◆ **ABOUT THIS TASK**
For this exercise, copy exactly the lines below from the one with "L1: none -> 47uH (GND, N019)" through the one with "R3: 1k (N014, N016) -> 1k (+9V, N016)" and leave out the pictures.

START INFORMATION GIVEN

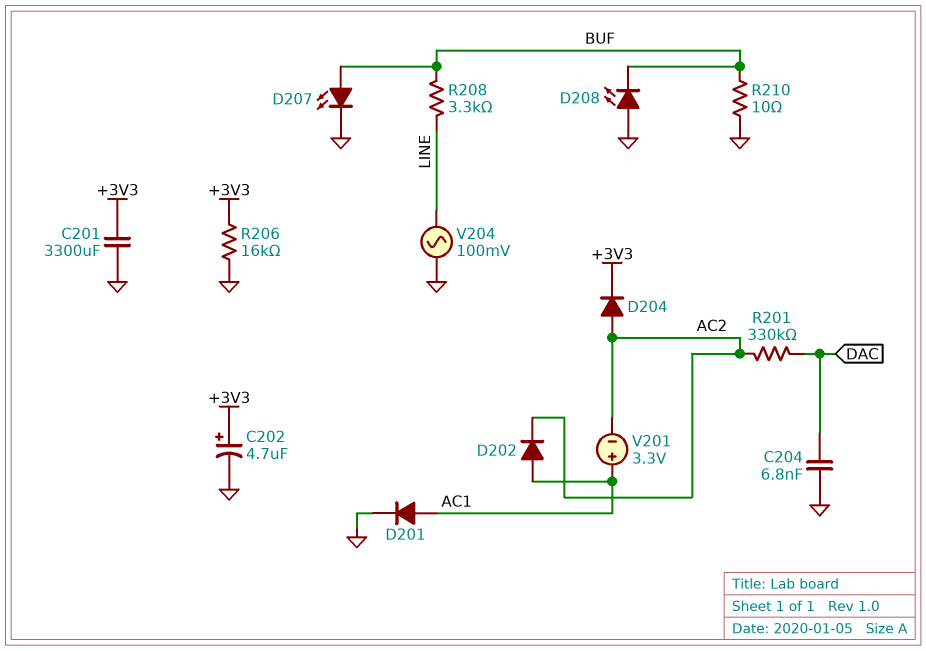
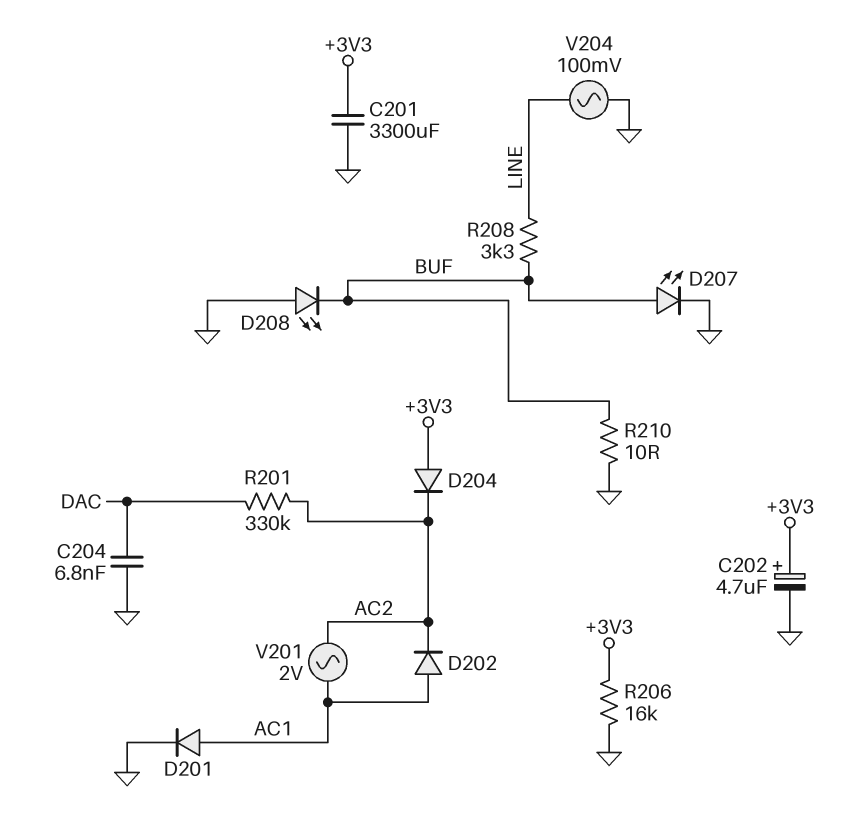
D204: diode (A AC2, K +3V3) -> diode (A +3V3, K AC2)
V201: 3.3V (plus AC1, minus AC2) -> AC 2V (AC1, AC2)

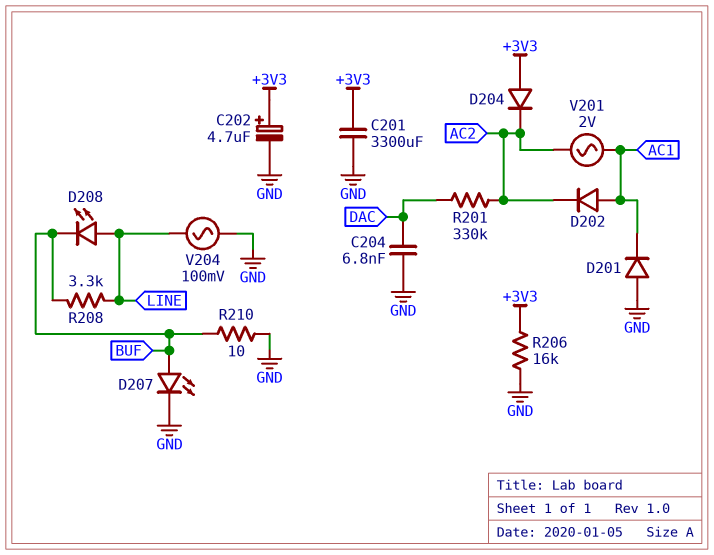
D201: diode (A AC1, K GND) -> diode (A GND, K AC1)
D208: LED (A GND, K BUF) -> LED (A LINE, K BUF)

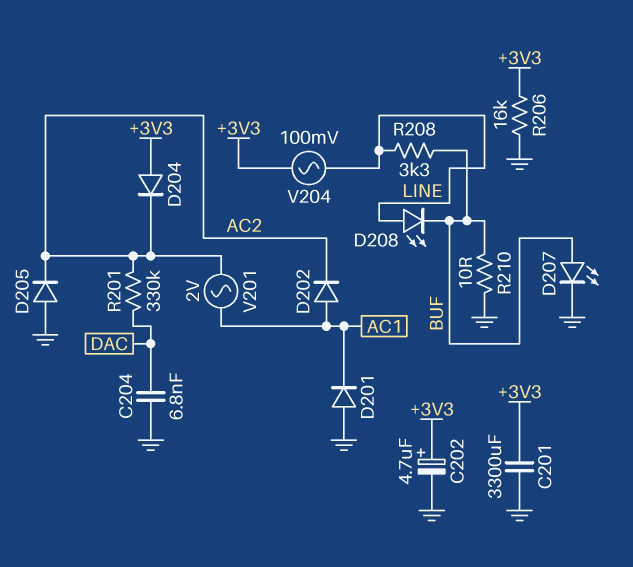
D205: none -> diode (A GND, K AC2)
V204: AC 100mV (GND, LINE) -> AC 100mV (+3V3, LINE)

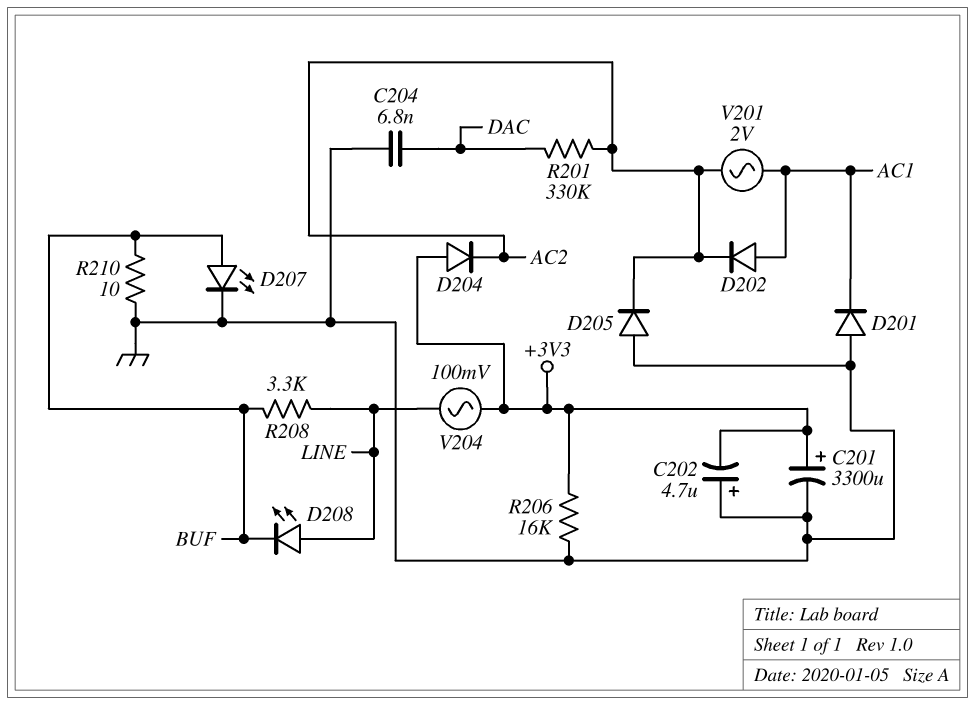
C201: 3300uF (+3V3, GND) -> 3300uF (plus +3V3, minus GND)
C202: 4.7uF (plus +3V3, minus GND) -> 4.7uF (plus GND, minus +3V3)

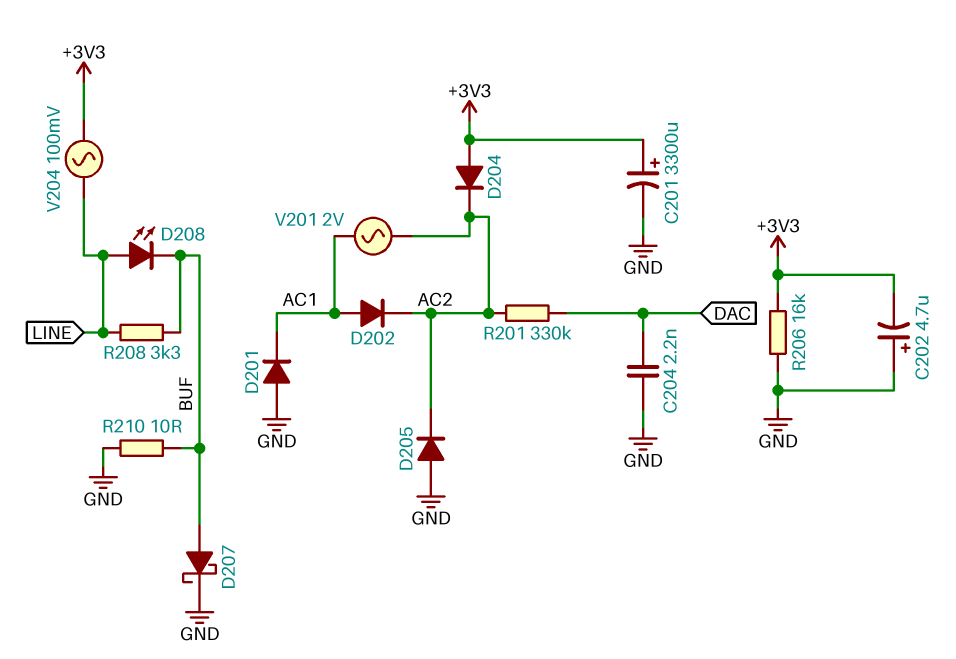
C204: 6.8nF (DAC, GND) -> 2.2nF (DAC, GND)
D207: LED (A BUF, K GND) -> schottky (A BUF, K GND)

END INFORMATION GIVEN
START INFORMATION GIVEN

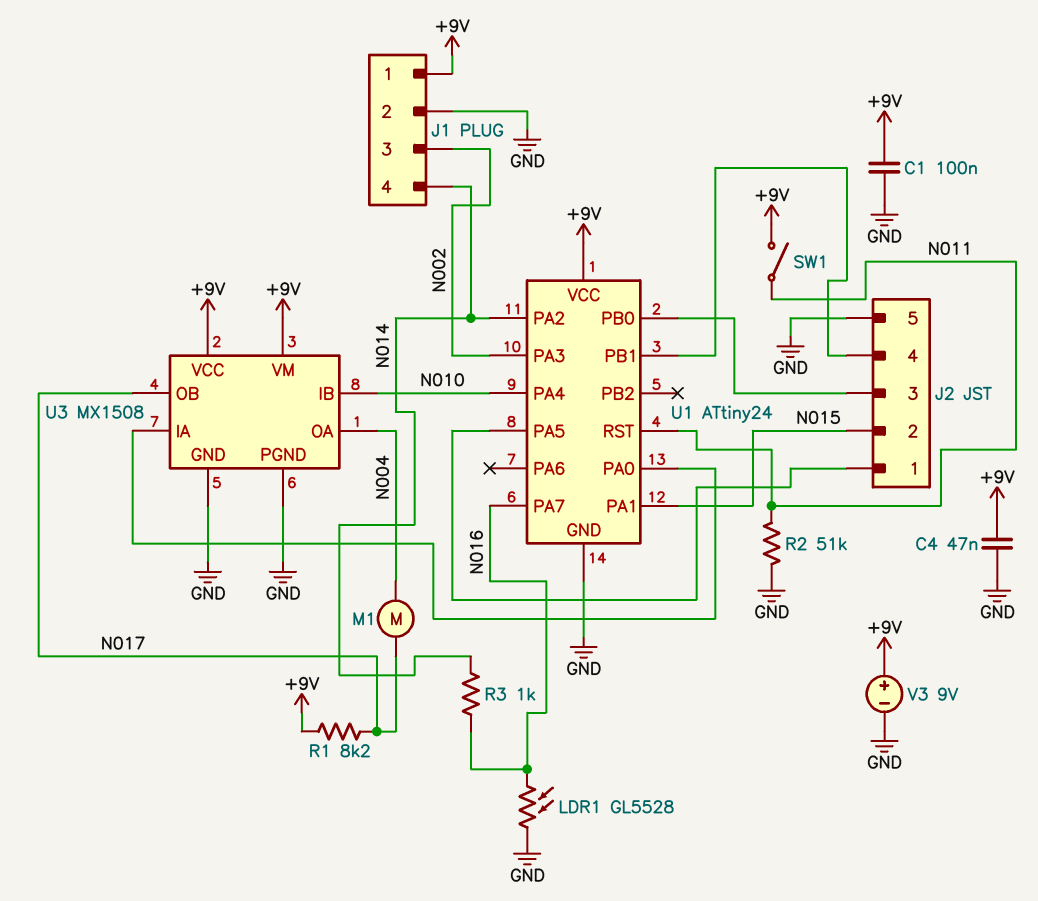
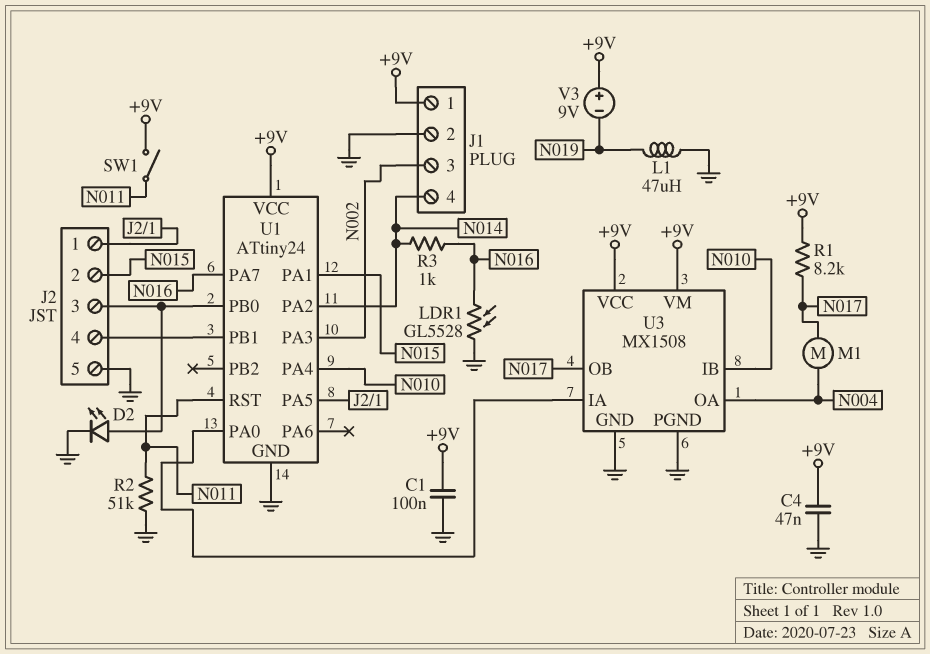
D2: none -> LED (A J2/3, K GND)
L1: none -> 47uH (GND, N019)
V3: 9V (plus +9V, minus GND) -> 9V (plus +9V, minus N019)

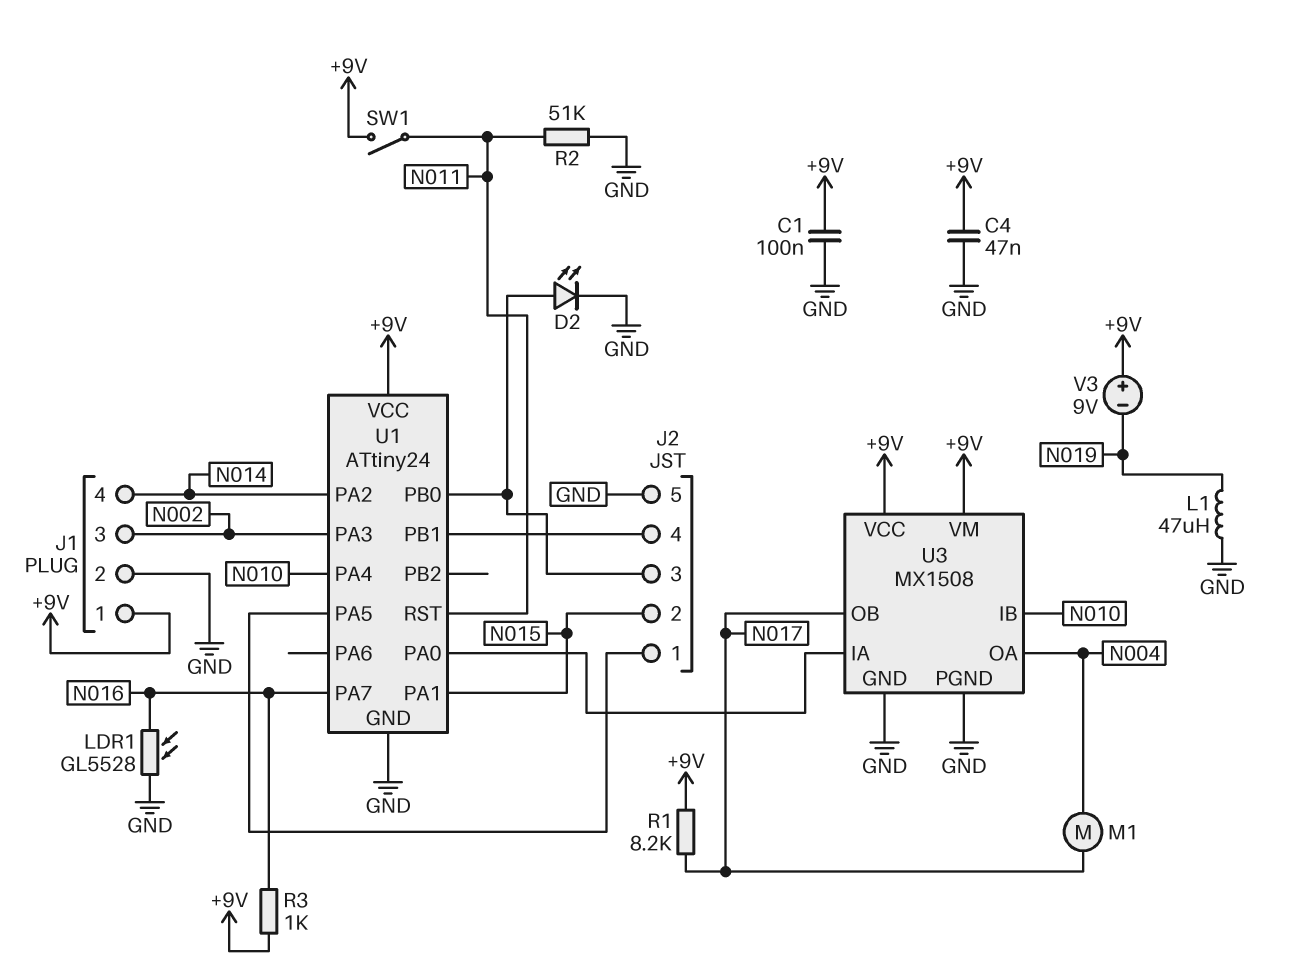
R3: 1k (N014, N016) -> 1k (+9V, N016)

END INFORMATION GIVEN

◆ **EXERCISE RESULT**
L1: none -> 47uH (GND, N019)
V3: 9V (plus +9V, minus GND) -> 9V (plus +9V, minus N019)

R3: 1k (N014, N016) -> 1k (+9V, N016)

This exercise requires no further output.